• ACTION ITEM:
For this exercise, output the line holding "camera: 25 degrees right, 10 degrees up" and all subsequent lines of the entries below, unchanged, up to and including the last.

Dataset items

::::

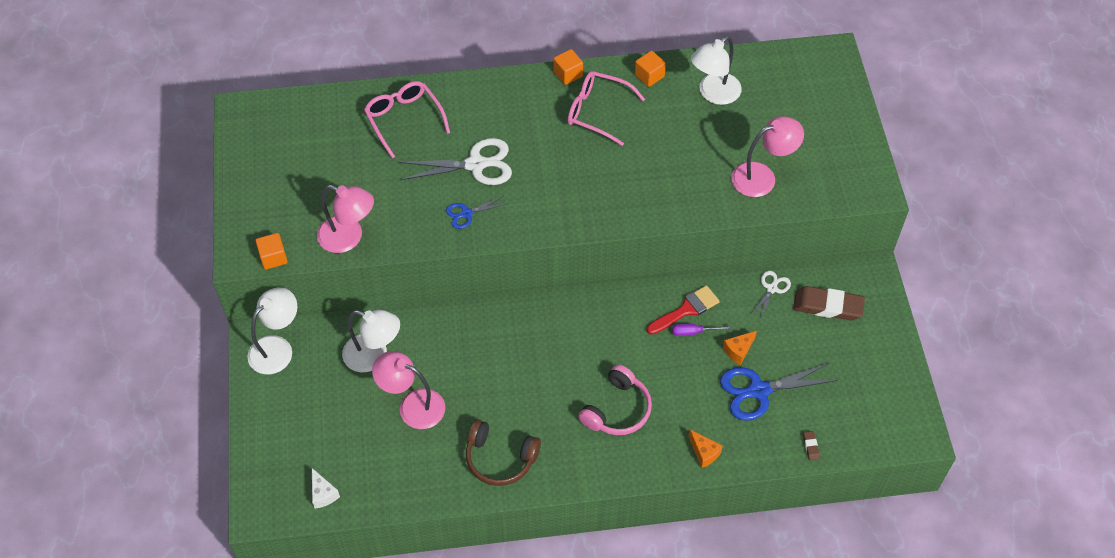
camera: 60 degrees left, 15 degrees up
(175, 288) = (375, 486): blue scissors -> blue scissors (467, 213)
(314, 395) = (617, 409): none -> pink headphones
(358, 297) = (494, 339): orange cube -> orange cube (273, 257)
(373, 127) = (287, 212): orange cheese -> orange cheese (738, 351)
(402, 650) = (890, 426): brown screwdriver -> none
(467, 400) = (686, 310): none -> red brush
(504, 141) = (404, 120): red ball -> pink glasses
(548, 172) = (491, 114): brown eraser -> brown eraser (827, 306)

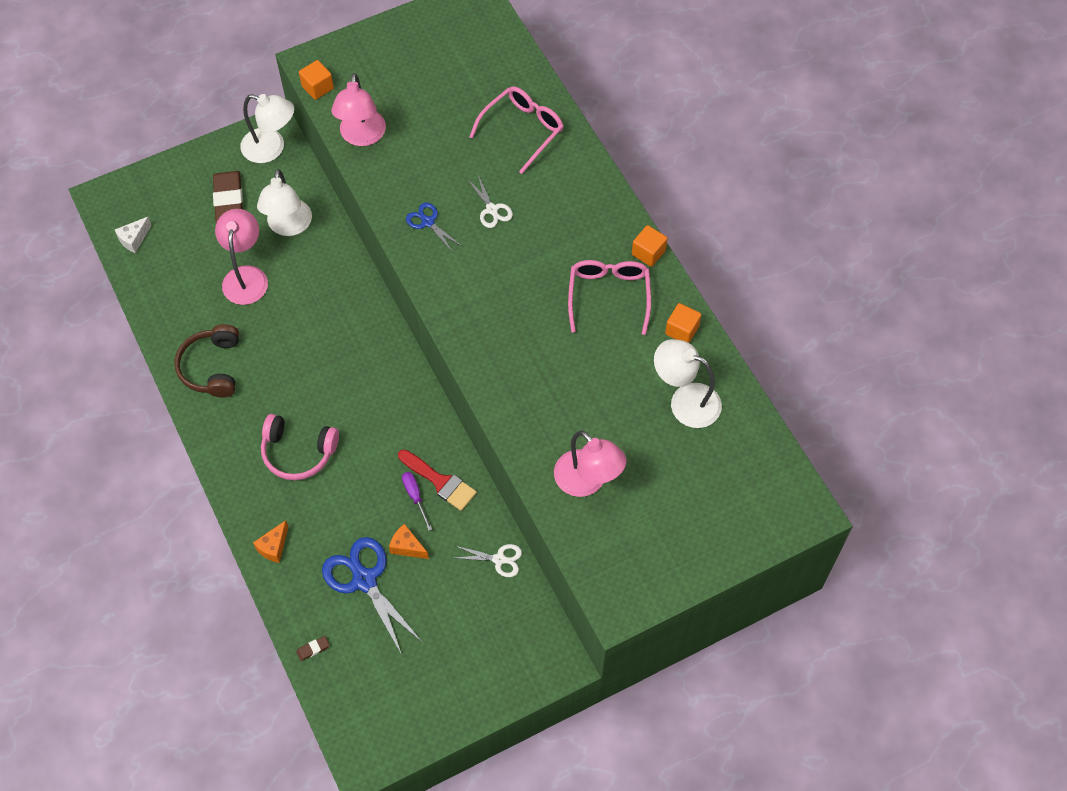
camera: 70 degrees right, 5 degrees up
(475, 164) = (492, 209): white scissors -> white scissors, size x0.54
(827, 306) = (497, 623): brown eraser -> brown eraser (229, 201)

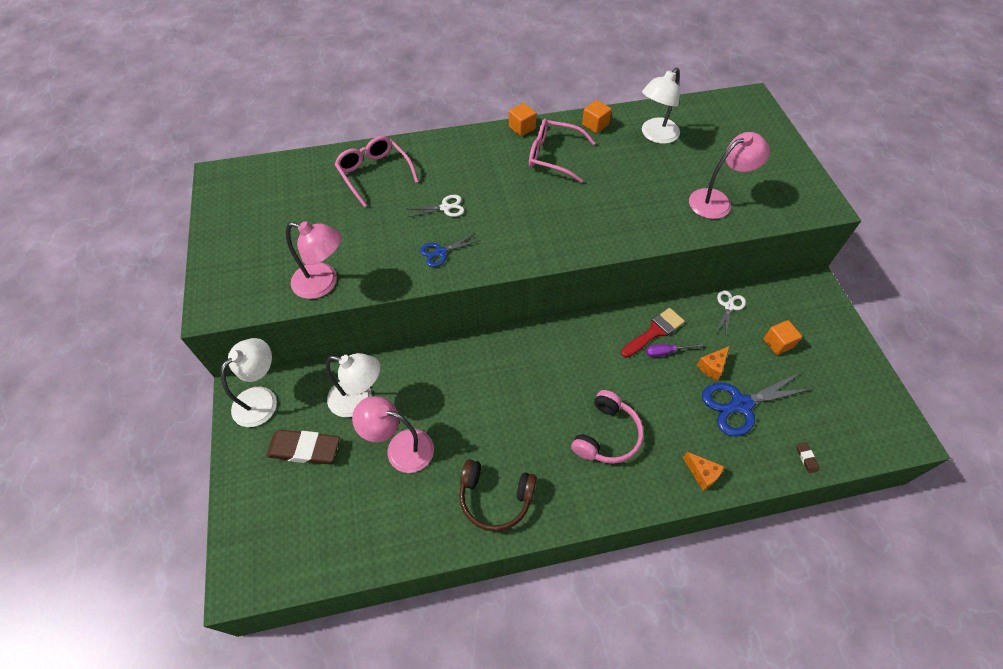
camera: 75 degrees left, 5 degrees down
(134, 239) = (309, 555): white cheese -> none
(317, 87) = (245, 308): orange cube -> orange cube (778, 343)

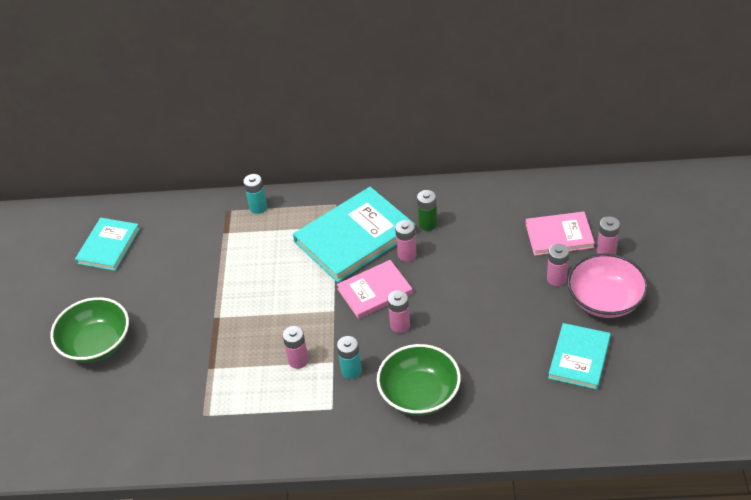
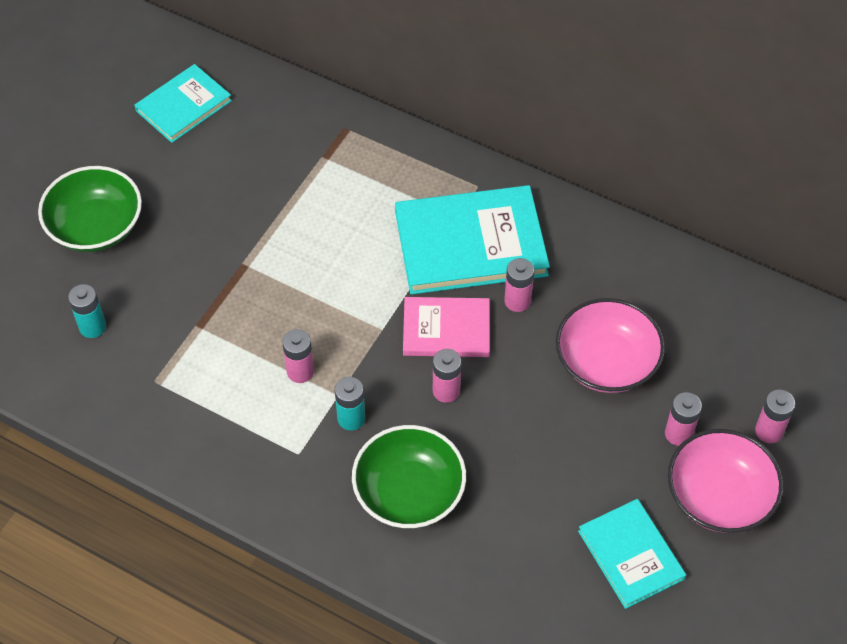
camera: 25 degrees right, 10 degrees up
(258, 207) = (383, 143): turquoise battery -> turquoise battery (92, 327)
(428, 224) = (570, 273): green battery -> none
(485, 261) = (606, 362): none -> pink bowl
(559, 235) = (724, 376): pink book -> none
(579, 358) = (631, 555): turquoise book -> turquoise book turned 75 degrees counterclockwise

::::

• RESPONSE BELOW:
camera: 25 degrees right, 10 degrees up
(258, 207) = (383, 143): turquoise battery -> turquoise battery (92, 327)
(428, 224) = (570, 273): green battery -> none
(485, 261) = (606, 362): none -> pink bowl
(559, 235) = (724, 376): pink book -> none
(579, 358) = (631, 555): turquoise book -> turquoise book turned 75 degrees counterclockwise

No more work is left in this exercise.